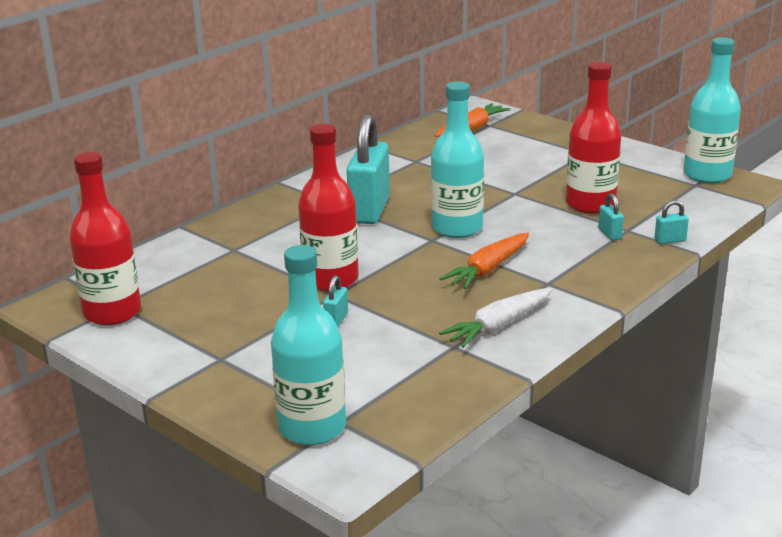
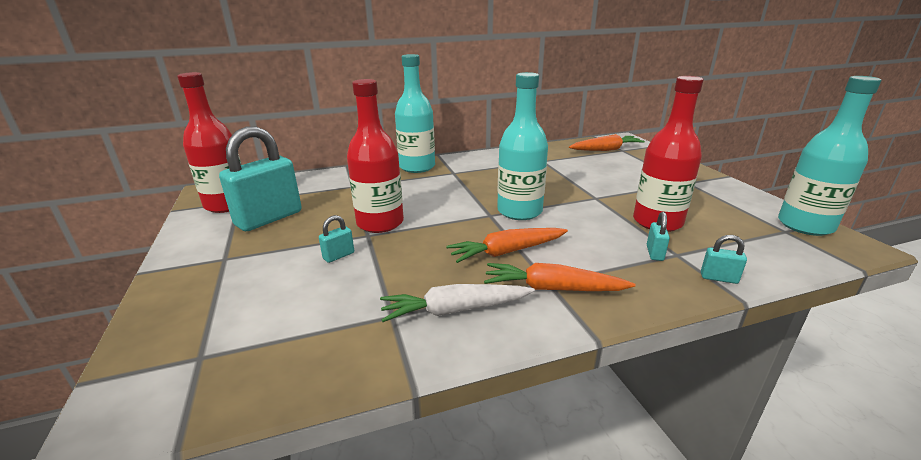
camera: 30 degrees right, 0 degrees up
(312, 427) = (172, 352): turquoise bottle -> turquoise bottle (417, 167)
(369, 210) = (471, 183): turquoise padlock -> turquoise padlock (269, 218)
(556, 287) = (552, 288): none -> orange carrot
______
** Exercise aim **
Please give only the count of lines above containing "turquoise".

** Answer space **
2